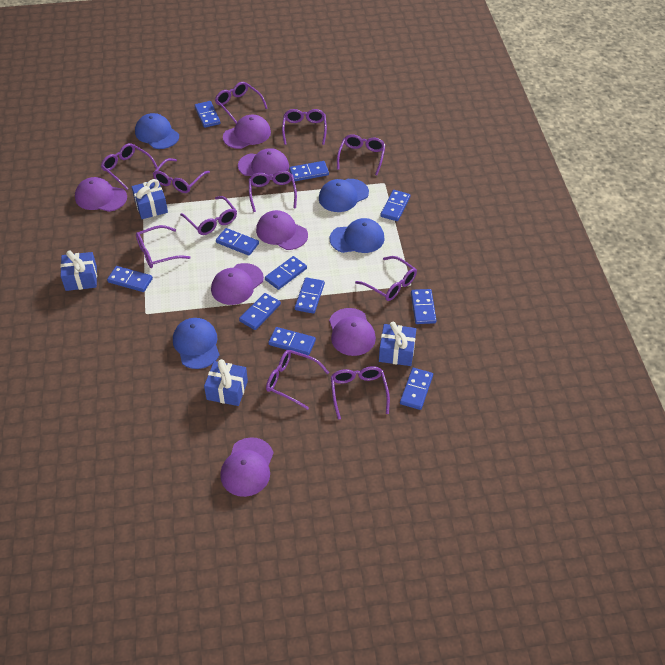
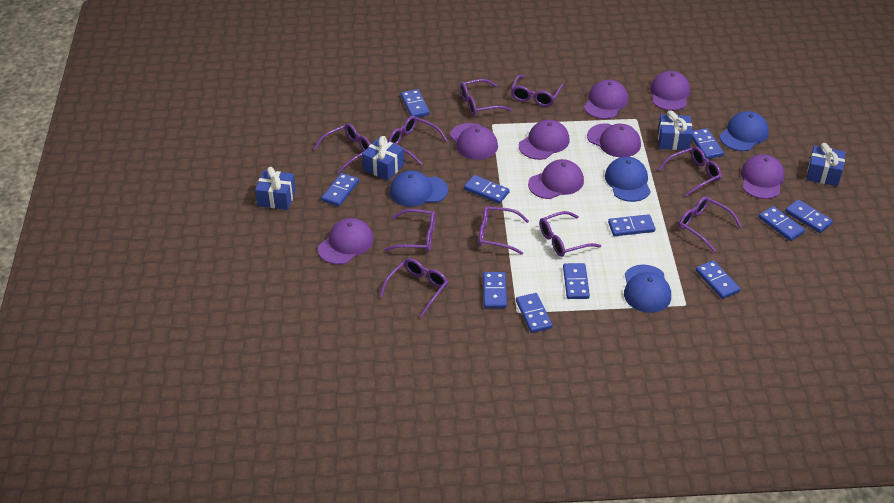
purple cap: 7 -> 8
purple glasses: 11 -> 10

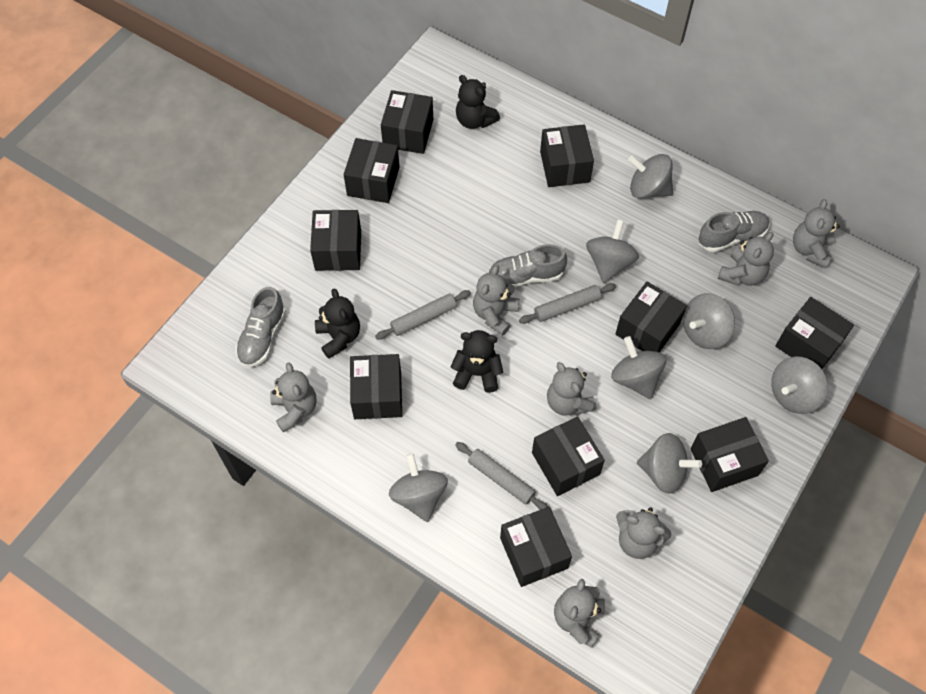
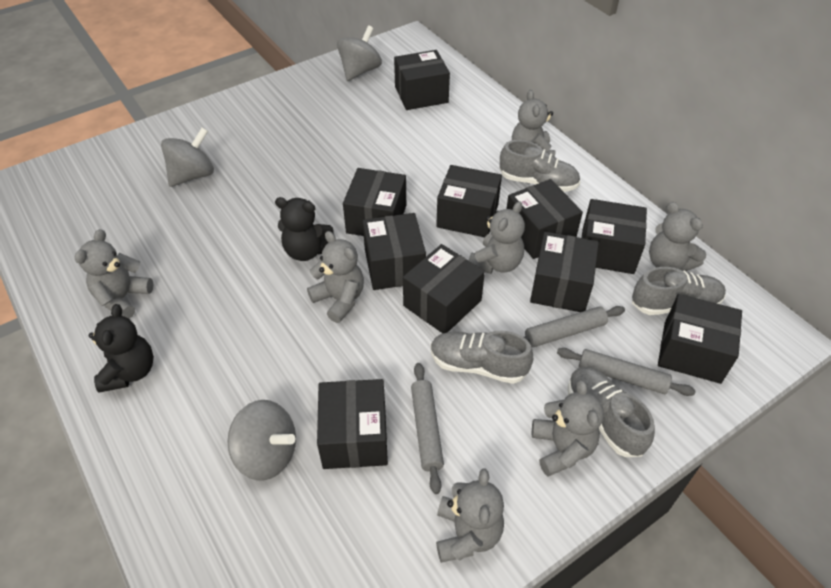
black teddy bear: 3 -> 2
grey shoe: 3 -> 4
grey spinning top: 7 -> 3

============================================================

Reproduce the data above without a single change, please, but without its pictures.

> **Solved exercise**
purple cap: 7 -> 8
purple glasses: 11 -> 10

black teddy bear: 3 -> 2
grey shoe: 3 -> 4
grey spinning top: 7 -> 3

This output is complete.